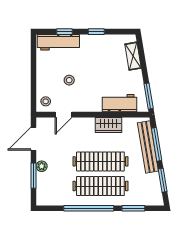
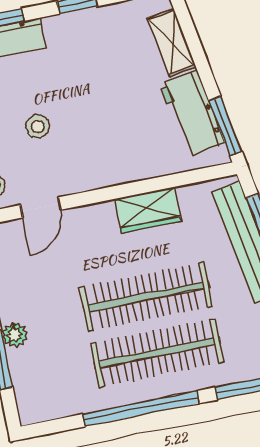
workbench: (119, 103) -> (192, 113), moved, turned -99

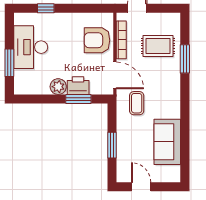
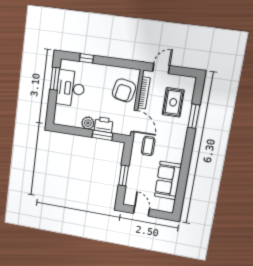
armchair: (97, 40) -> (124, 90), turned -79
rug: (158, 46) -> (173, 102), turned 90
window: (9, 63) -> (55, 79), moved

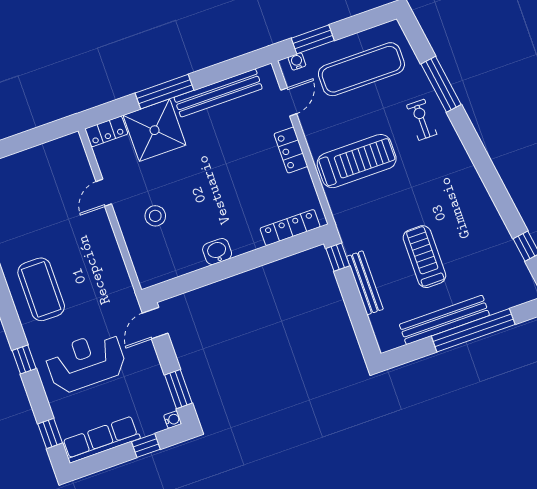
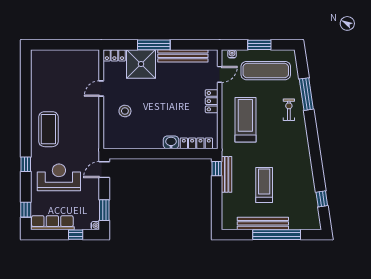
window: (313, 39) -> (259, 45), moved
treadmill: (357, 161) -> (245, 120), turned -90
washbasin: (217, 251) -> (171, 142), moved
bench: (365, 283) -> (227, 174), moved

□ □ □ □ □

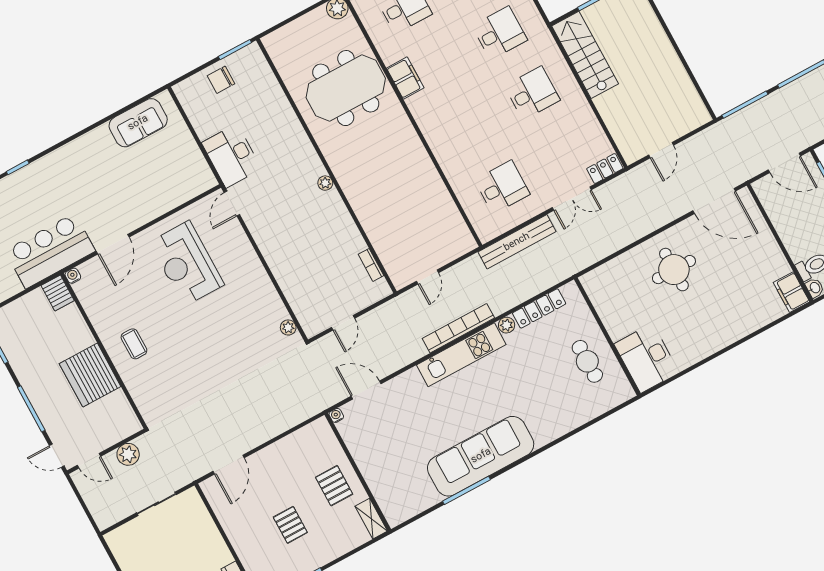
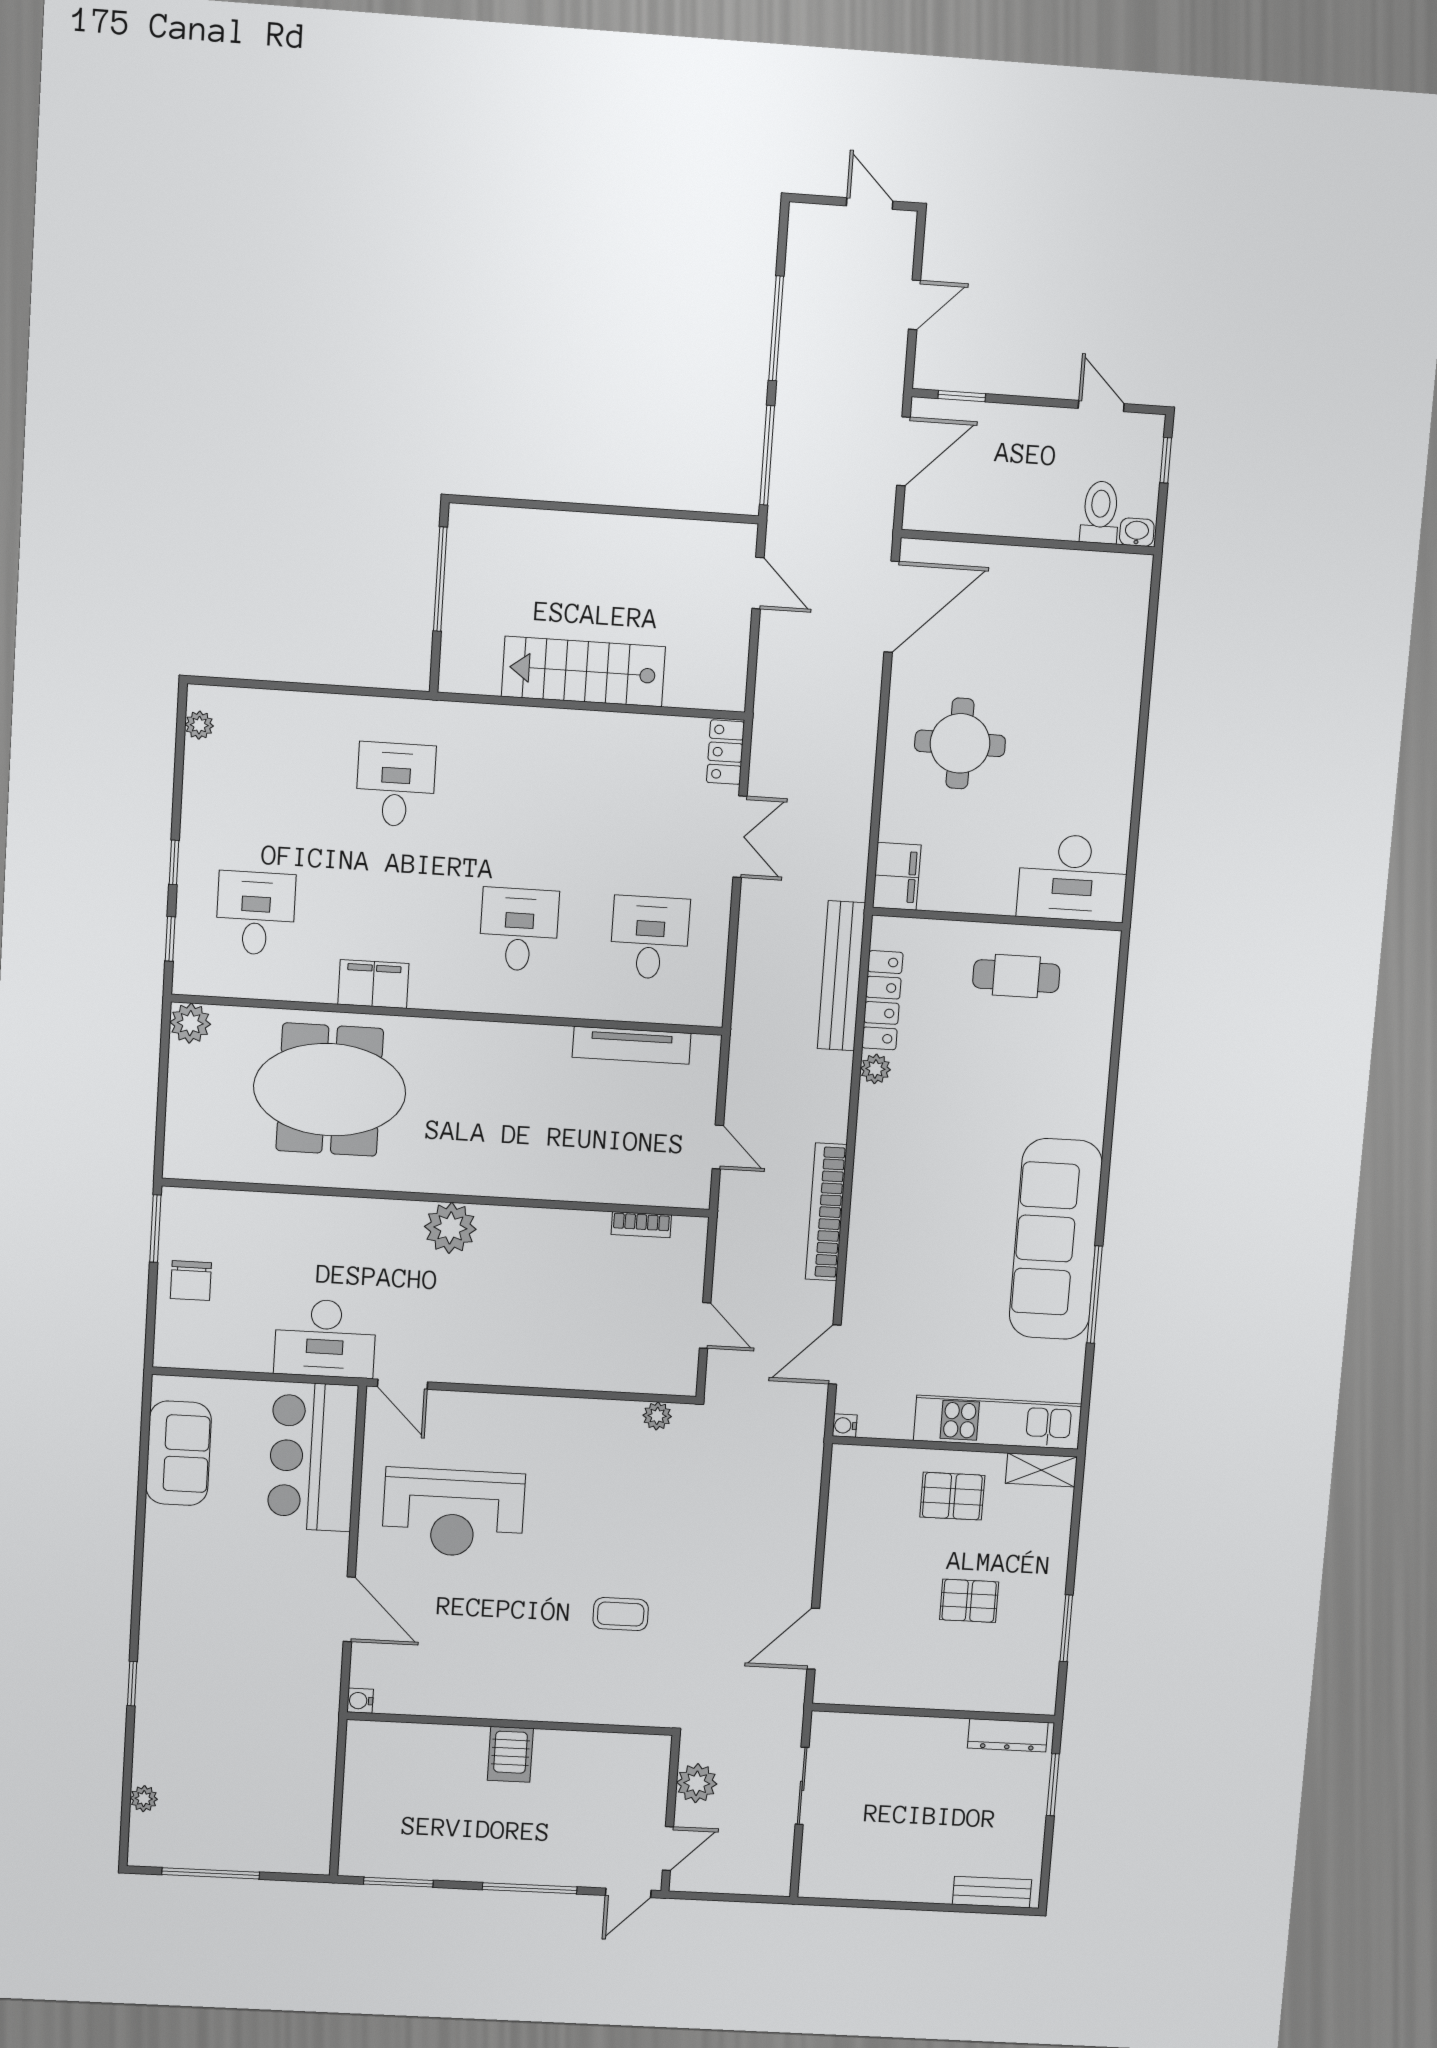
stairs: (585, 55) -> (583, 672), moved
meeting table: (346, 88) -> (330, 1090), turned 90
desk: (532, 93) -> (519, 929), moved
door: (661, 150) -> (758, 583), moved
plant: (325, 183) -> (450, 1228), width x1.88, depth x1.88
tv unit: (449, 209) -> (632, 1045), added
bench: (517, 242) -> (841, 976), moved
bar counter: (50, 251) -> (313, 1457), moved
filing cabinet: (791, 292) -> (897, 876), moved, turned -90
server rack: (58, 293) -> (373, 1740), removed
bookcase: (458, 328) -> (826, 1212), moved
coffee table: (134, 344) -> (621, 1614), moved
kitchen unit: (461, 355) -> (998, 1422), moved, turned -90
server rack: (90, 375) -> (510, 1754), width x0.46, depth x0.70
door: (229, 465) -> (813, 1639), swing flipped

□ □ □ □ □

Above are some records. Copy each of their lines that holds the string "server".

server rack: (58, 293) -> (373, 1740), removed
server rack: (90, 375) -> (510, 1754), width x0.46, depth x0.70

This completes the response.